[Task goal]: Copy all lines below containing "brown".

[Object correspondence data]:
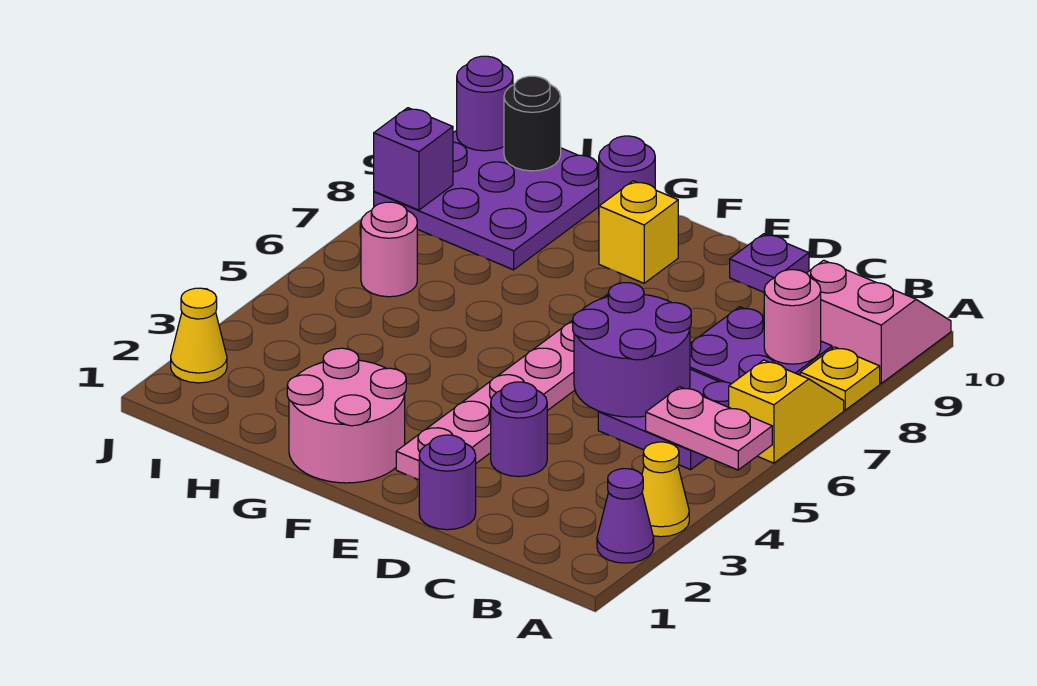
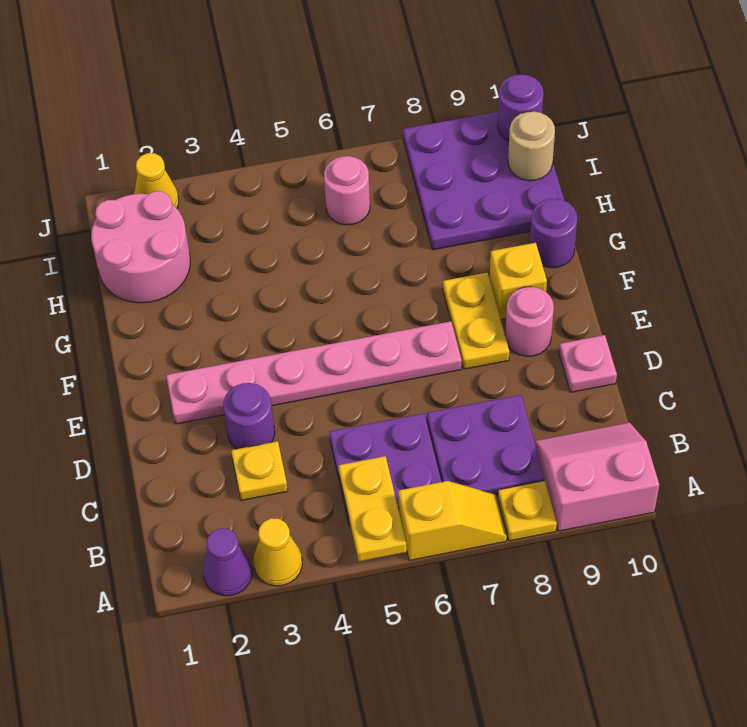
pink plate A5:B5 level 2 -> yellow plate A5:B5 level 2
pink slope A9:B10 level 1 top 9 -> pink slope A9:B10 level 1 top A
pink round brick B8 level 2 -> pink round brick E9 level 1
none -> yellow plate C3 level 1
purple round brick C5:D6 level 2 -> none
purple round brick D1 level 1 -> none
purple plate D10 level 1 -> pink plate D10 level 1
none -> yellow plate E8:F8 level 1
pink round brick F1:G2 level 1 -> pink round brick H1:I2 level 1
black round brick I10 level 2 -> tan round brick I10 level 2
purple brick J8 level 2 -> none

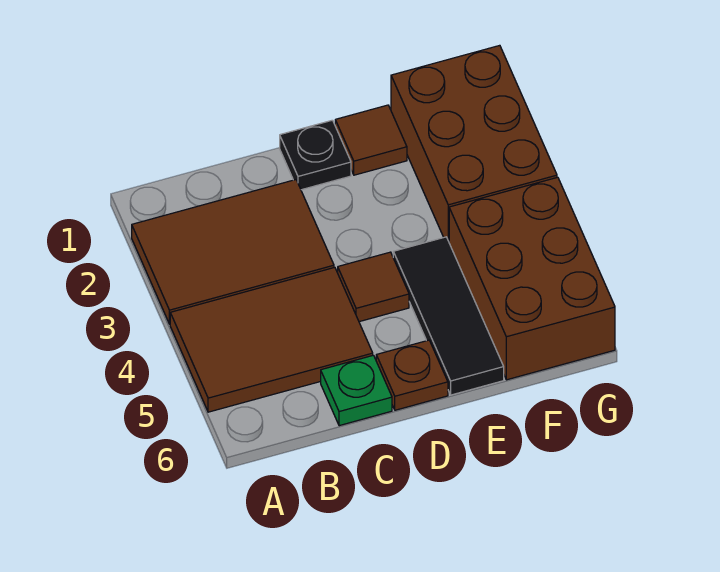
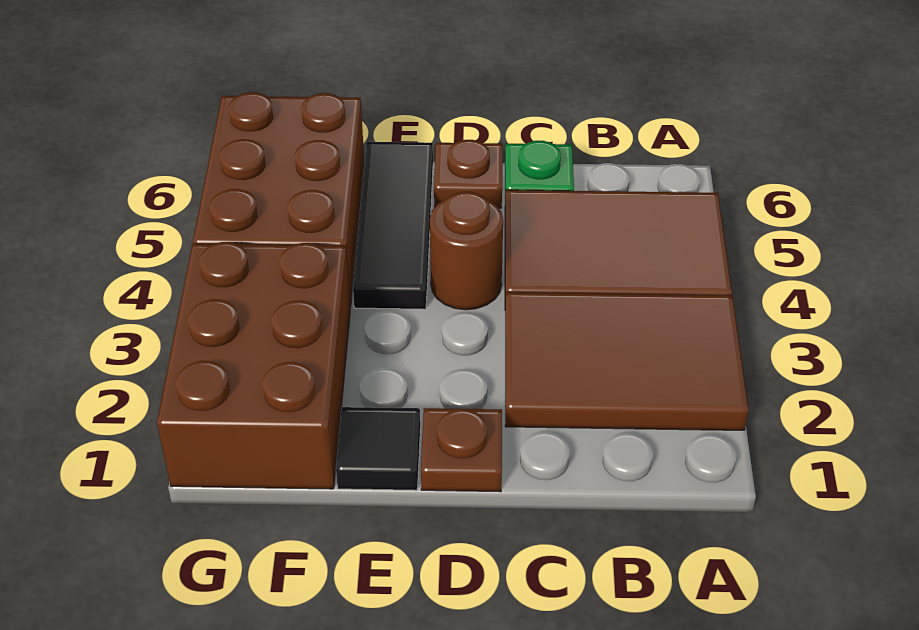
black plate D1 level 1 -> brown plate D1 level 1
brown tile D4 level 1 -> brown round brick D4 level 1
brown tile E1 level 1 -> black tile E1 level 1

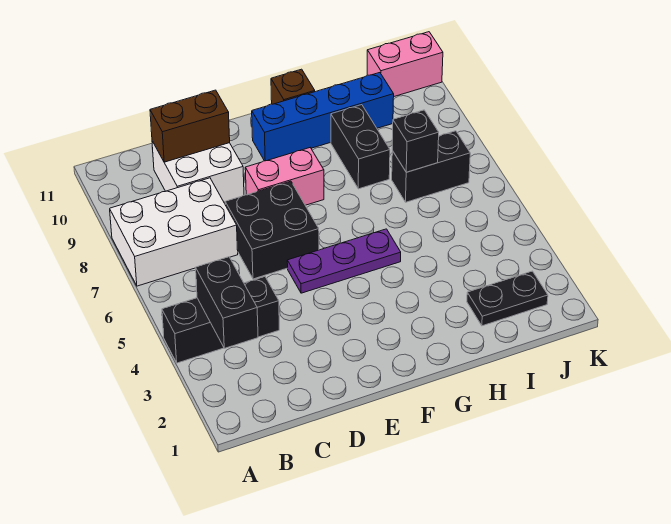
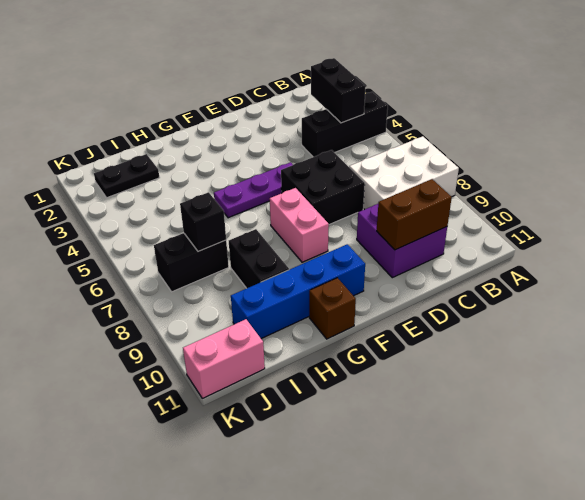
white brick C9:D10 level 1 -> purple brick C9:D10 level 1
pink brick E8:F8 level 1 -> pink brick F7:F8 level 1

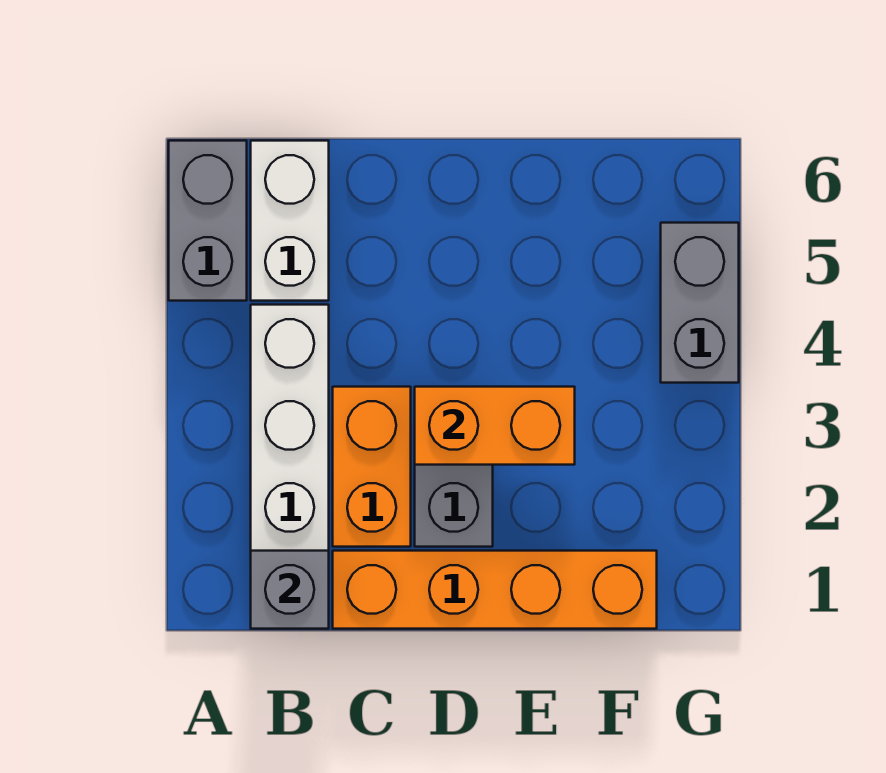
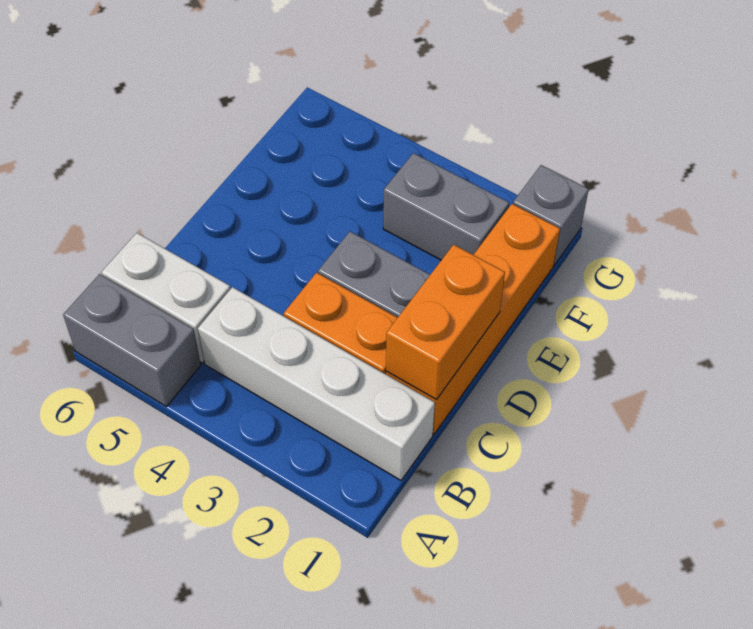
grey brick B1 level 2 -> grey brick G1 level 1
orange brick D3:E3 level 2 -> orange brick C1:D1 level 2
grey brick G4:G5 level 1 -> grey brick F2:F3 level 1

[Your solution]:
black plate D1 level 1 -> brown plate D1 level 1
brown tile D4 level 1 -> brown round brick D4 level 1
brown tile E1 level 1 -> black tile E1 level 1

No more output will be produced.